◆ GIVEN DATA

++++++

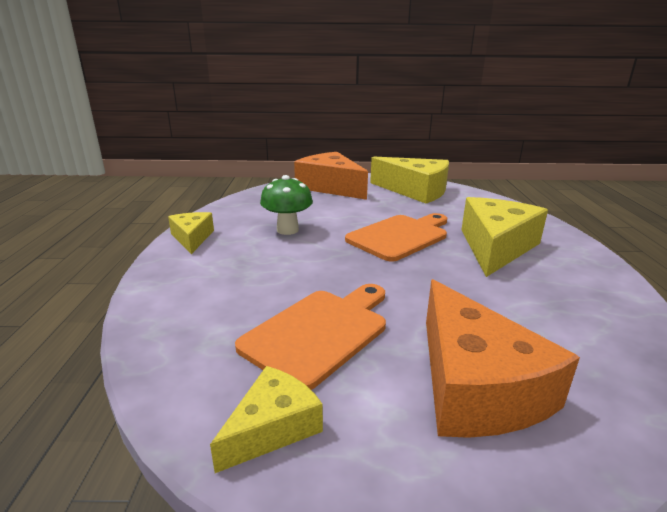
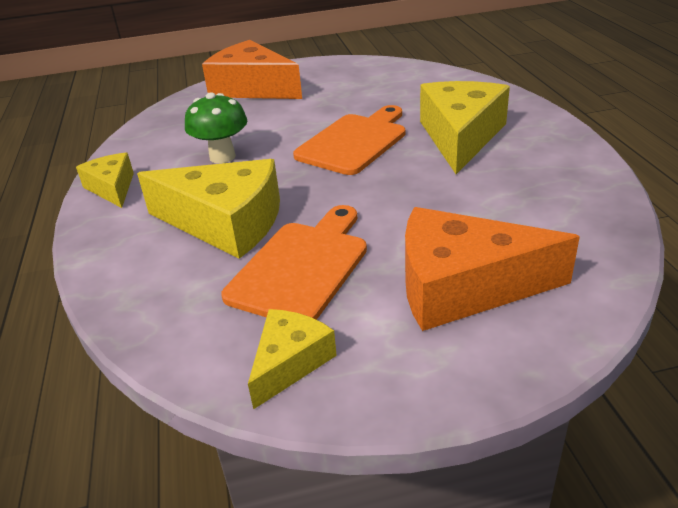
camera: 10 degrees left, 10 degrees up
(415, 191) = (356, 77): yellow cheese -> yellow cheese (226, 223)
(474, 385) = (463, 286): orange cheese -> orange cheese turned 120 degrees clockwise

++++++

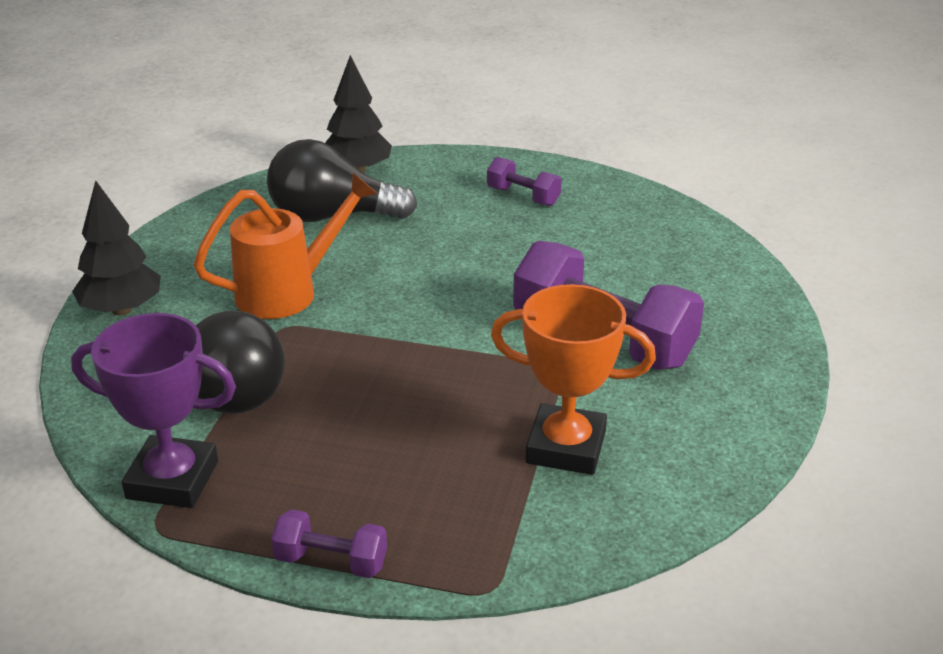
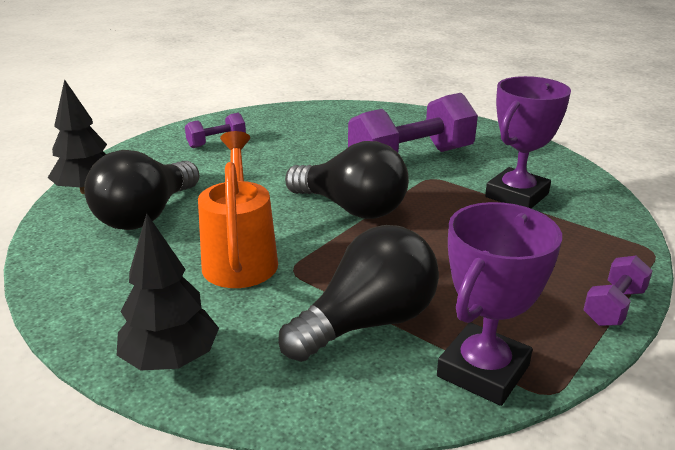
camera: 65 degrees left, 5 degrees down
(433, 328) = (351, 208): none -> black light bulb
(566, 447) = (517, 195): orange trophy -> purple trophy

++++++

◆ EXERCISE OBJECTIVE
Which lines of the records contain the word "orange"? Copy each of them.

◆ OUTPUT OF THE EXERCISE
(474, 385) = (463, 286): orange cheese -> orange cheese turned 120 degrees clockwise
(566, 447) = (517, 195): orange trophy -> purple trophy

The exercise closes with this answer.